■ JOB ITEM
Please return every line of the records that contains the word "left".

■ DATA

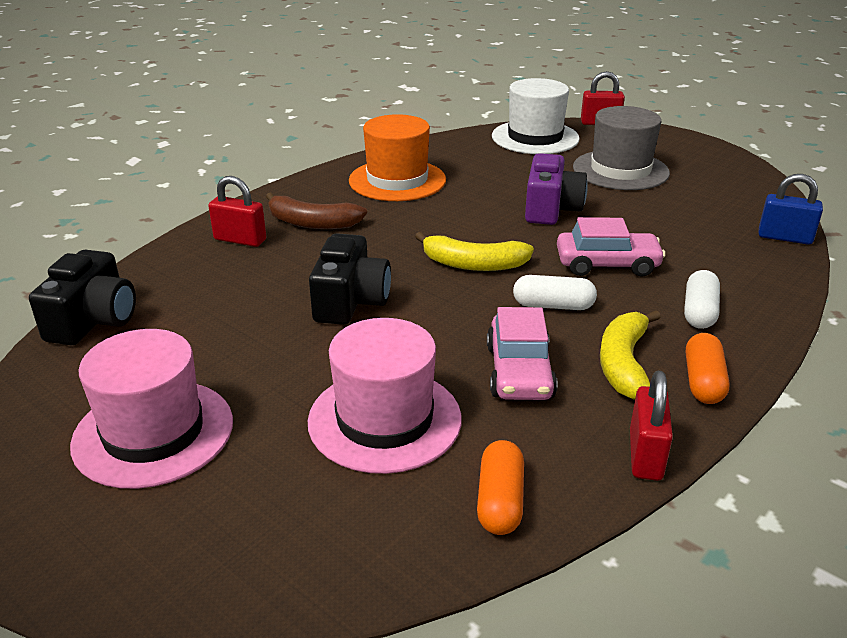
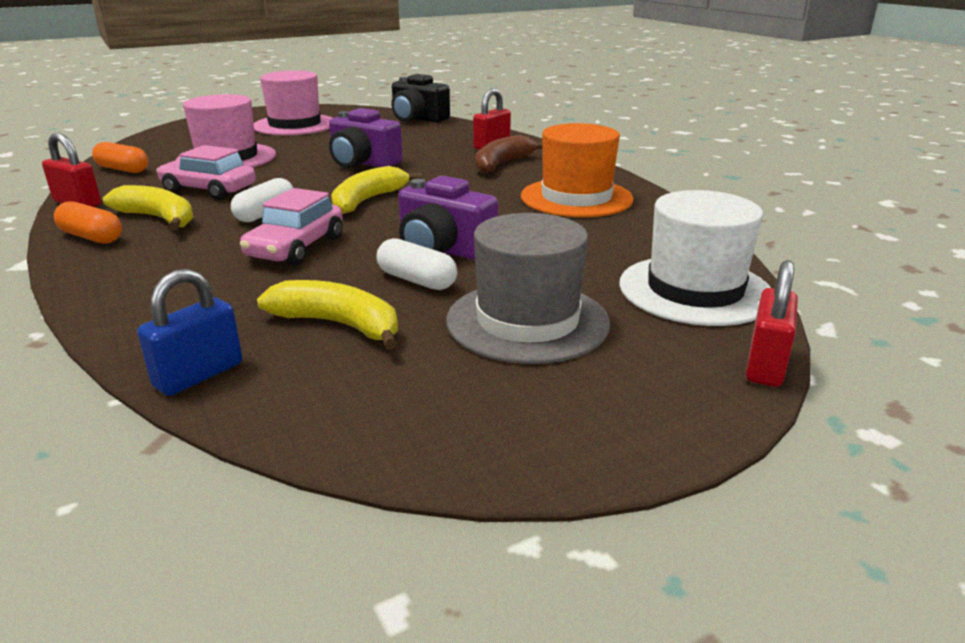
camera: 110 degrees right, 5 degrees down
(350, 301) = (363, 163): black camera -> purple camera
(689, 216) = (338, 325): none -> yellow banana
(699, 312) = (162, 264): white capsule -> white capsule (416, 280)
* * *
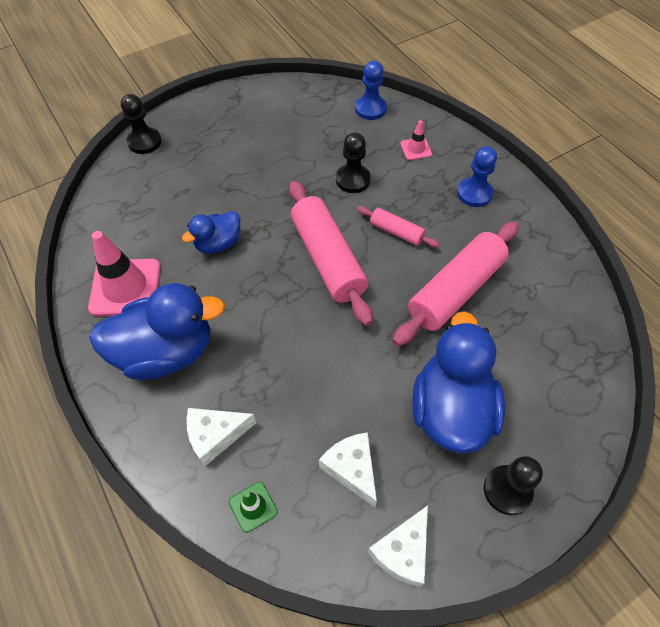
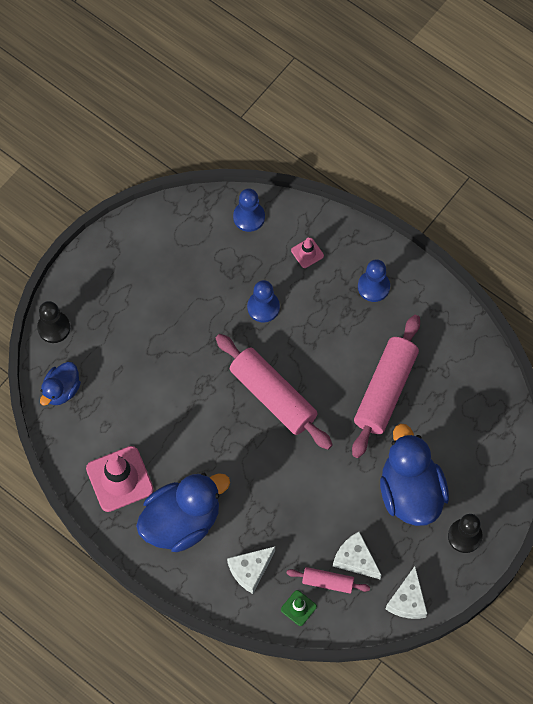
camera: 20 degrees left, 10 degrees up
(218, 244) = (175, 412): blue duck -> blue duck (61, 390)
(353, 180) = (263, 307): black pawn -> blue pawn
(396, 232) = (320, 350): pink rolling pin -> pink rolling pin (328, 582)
==
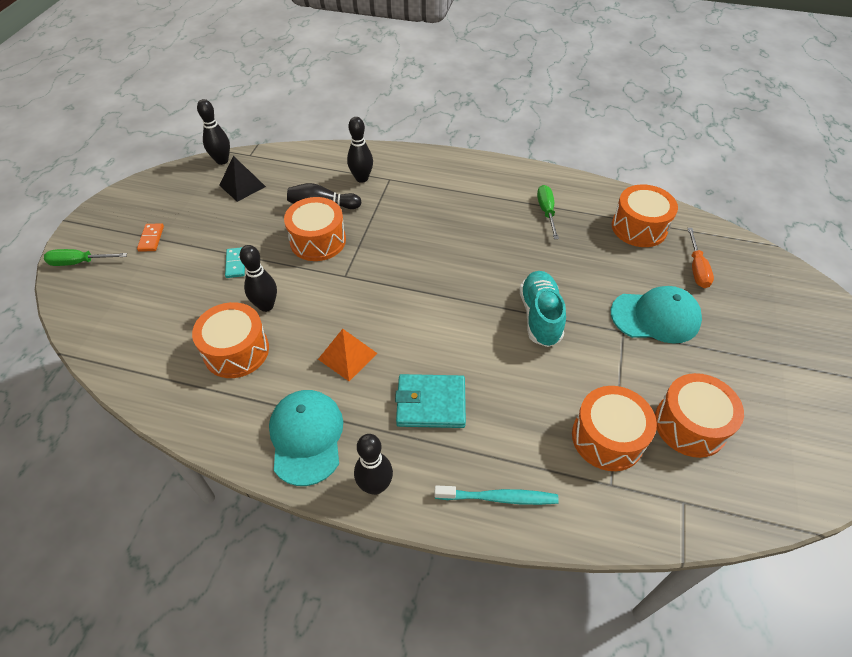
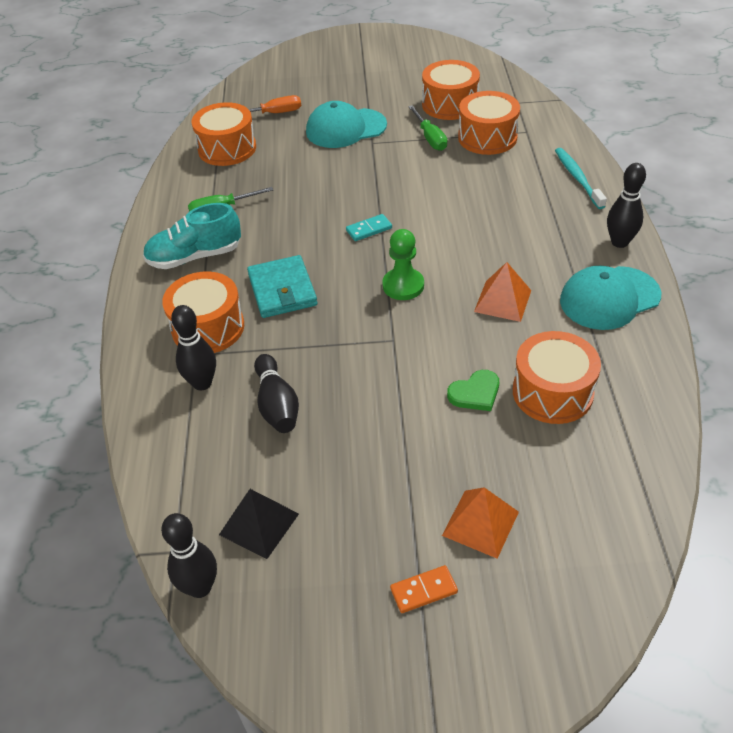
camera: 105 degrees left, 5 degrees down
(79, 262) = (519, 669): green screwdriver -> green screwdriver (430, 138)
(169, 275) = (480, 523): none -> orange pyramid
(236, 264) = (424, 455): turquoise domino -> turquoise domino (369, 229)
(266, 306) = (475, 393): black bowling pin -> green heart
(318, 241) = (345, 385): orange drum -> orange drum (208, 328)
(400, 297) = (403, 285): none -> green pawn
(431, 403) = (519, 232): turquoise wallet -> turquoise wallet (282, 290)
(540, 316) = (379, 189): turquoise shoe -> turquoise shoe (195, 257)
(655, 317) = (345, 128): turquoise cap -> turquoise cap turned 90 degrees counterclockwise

■ RESPONSE BELOW
camera: 20 degrees left, 10 degrees up
camera: 105 degrees left, 5 degrees down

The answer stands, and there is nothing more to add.